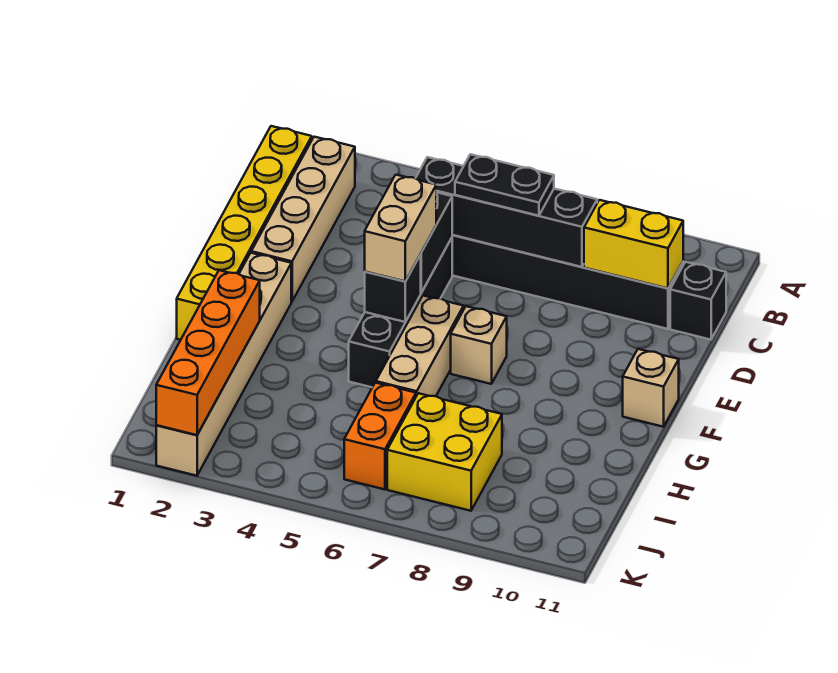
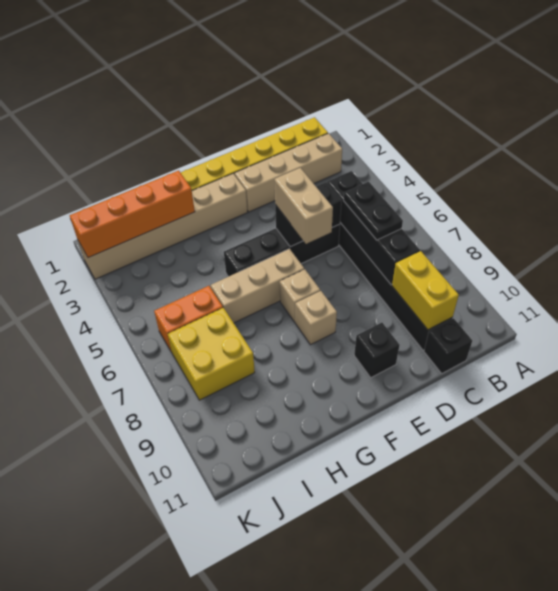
tan brick E5:F5 level 3 -> tan brick E5:E6 level 3
black brick F5 level 2 -> black brick E10 level 1
tan brick F11 level 1 -> tan brick F8 level 1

* _EXERCISE_
Transcribe all lines above exactly, skipping pictures.

* _SOLUTION TO THE EXERCISE_
tan brick E5:F5 level 3 -> tan brick E5:E6 level 3
black brick F5 level 2 -> black brick E10 level 1
tan brick F11 level 1 -> tan brick F8 level 1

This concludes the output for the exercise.